** Data segment follows **
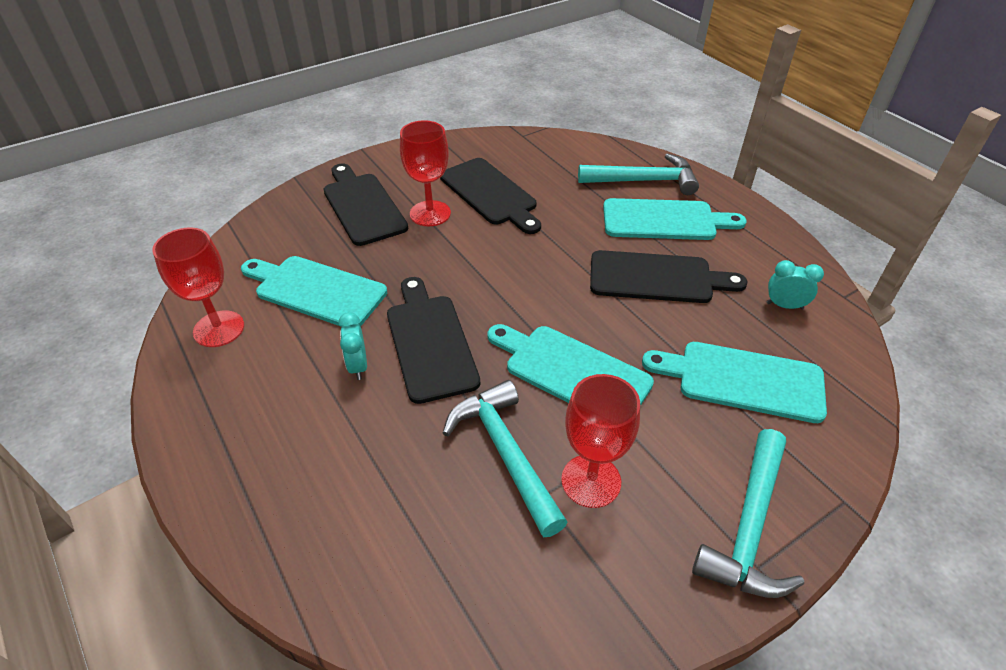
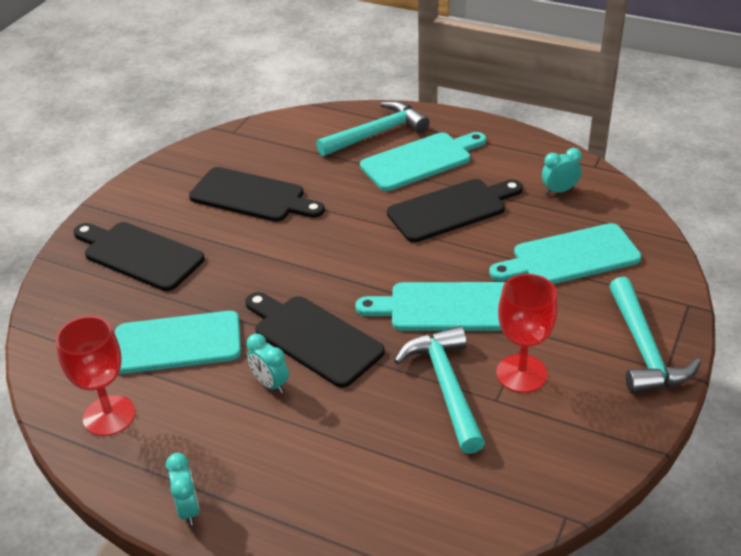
camera: 30 degrees left, 5 degrees down
(194, 446) = (188, 509): none -> turquoise clock
(430, 213) = (212, 235): red goblet -> none
(505, 453) = (446, 386): turquoise hammer -> turquoise hammer turned 45 degrees clockwise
** End of Data segment **
Work required
Begin with the line holding "(430, 213) = (212, 235): red goblet -> none" and end with the last line of the material. Copy all of them exactly.

Expected output
(430, 213) = (212, 235): red goblet -> none
(505, 453) = (446, 386): turquoise hammer -> turquoise hammer turned 45 degrees clockwise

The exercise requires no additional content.